* **Required work**
Filter the entries and keep only the lines where the string "semicircle" appears.

* **Recorded data**
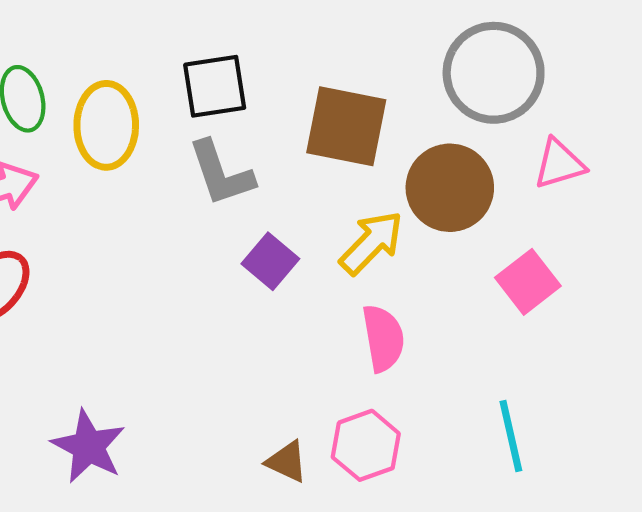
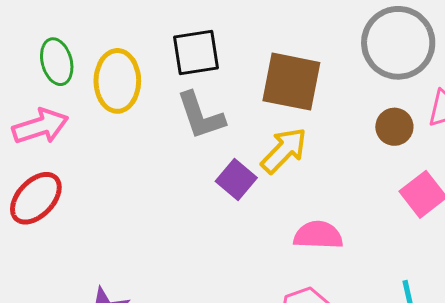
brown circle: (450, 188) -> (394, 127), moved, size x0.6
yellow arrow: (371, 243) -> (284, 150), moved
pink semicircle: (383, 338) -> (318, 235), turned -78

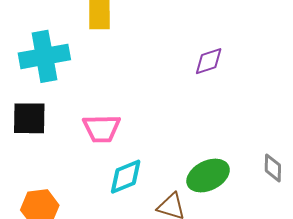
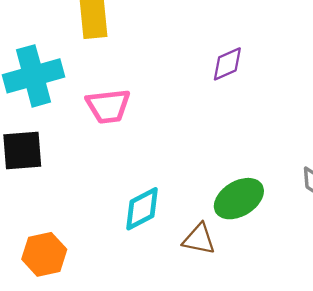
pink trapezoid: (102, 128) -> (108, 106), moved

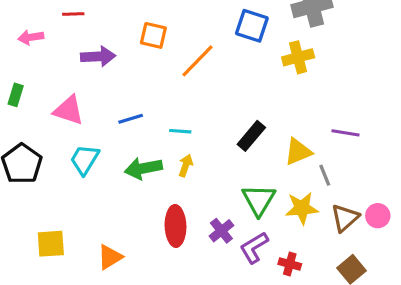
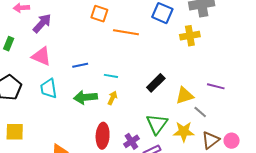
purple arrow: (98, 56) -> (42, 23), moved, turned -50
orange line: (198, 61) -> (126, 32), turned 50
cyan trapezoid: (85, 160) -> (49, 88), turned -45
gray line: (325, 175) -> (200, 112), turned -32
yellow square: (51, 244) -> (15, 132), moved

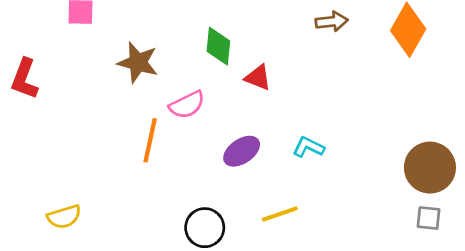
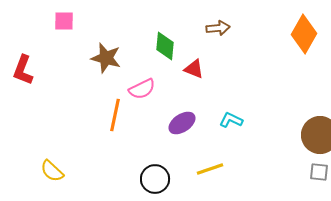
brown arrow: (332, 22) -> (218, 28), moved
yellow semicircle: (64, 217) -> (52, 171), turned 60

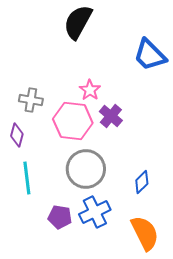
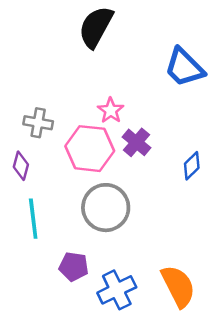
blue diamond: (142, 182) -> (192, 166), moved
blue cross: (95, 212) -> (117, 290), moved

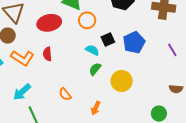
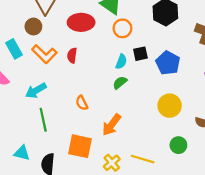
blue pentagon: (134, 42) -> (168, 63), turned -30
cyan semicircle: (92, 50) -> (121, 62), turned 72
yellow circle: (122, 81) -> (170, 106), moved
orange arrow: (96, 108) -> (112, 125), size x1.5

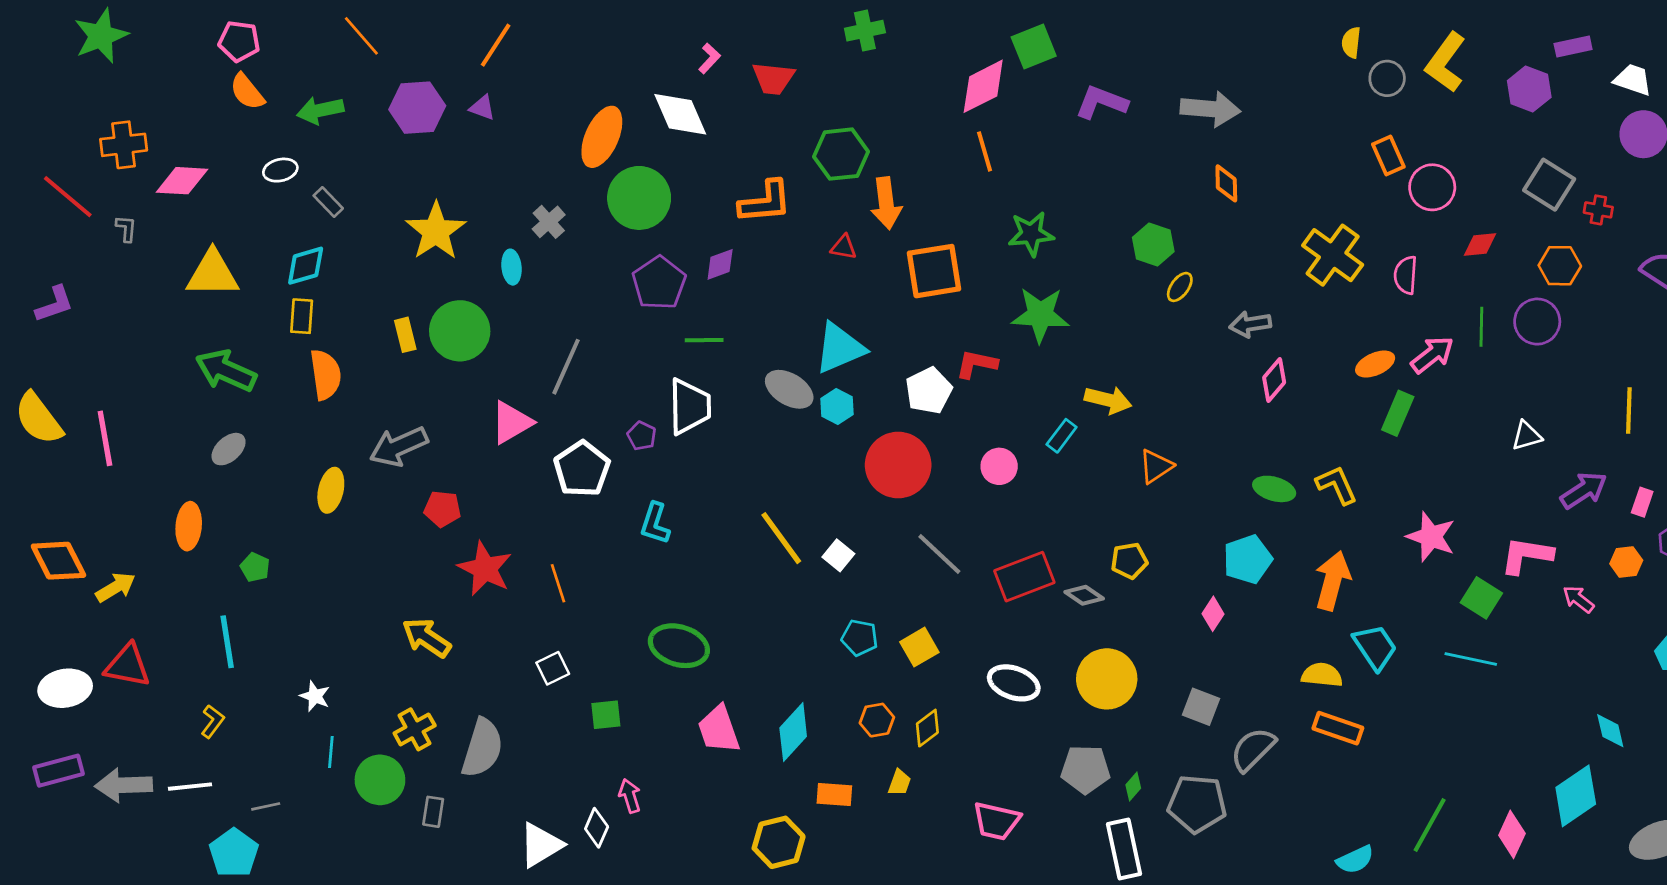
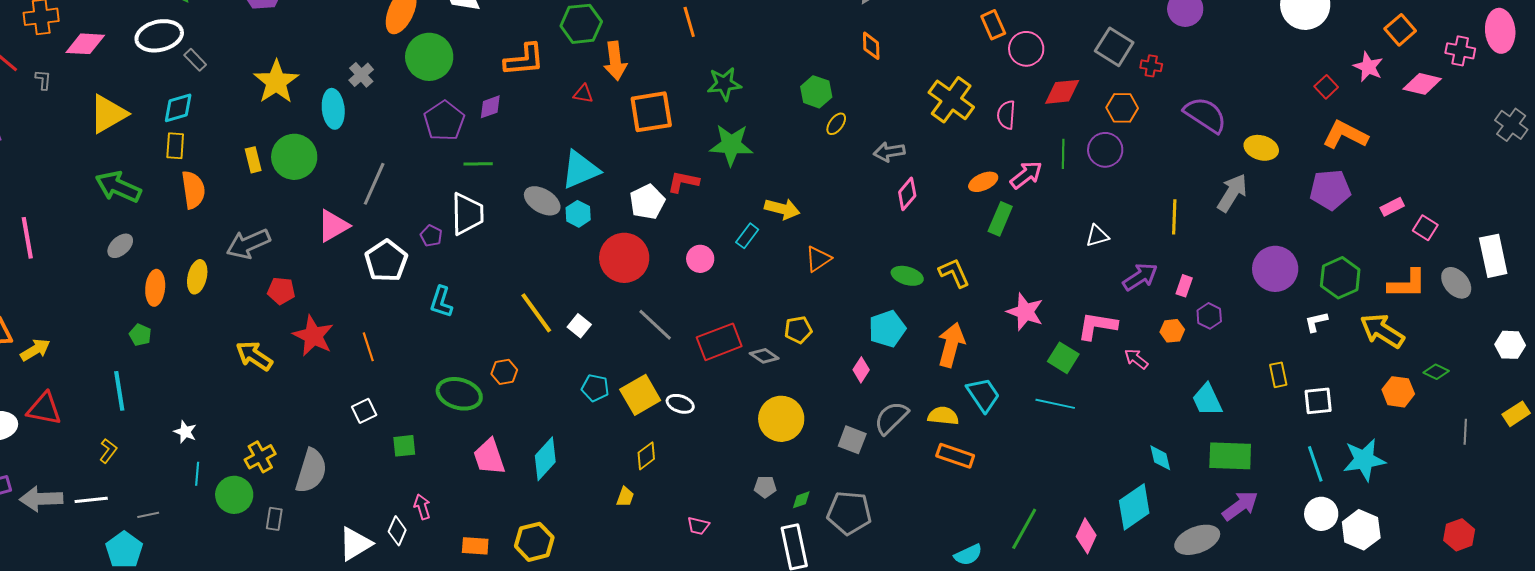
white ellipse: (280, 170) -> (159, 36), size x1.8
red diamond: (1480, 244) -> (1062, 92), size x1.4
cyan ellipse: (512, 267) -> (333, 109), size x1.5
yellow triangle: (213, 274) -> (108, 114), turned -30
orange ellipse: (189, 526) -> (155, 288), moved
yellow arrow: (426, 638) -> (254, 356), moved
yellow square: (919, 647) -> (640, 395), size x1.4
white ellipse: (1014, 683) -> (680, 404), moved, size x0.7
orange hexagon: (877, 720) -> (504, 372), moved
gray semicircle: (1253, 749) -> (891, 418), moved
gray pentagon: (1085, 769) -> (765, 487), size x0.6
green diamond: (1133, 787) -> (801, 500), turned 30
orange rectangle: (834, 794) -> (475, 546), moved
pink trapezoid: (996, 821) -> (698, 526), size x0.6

* **Exercise response**
pink semicircle: (383, 338) -> (318, 235), turned -78
yellow semicircle: (64, 217) -> (52, 171), turned 60
cyan semicircle: (92, 50) -> (121, 62), turned 72
gray semicircle: (1253, 749) -> (891, 418), moved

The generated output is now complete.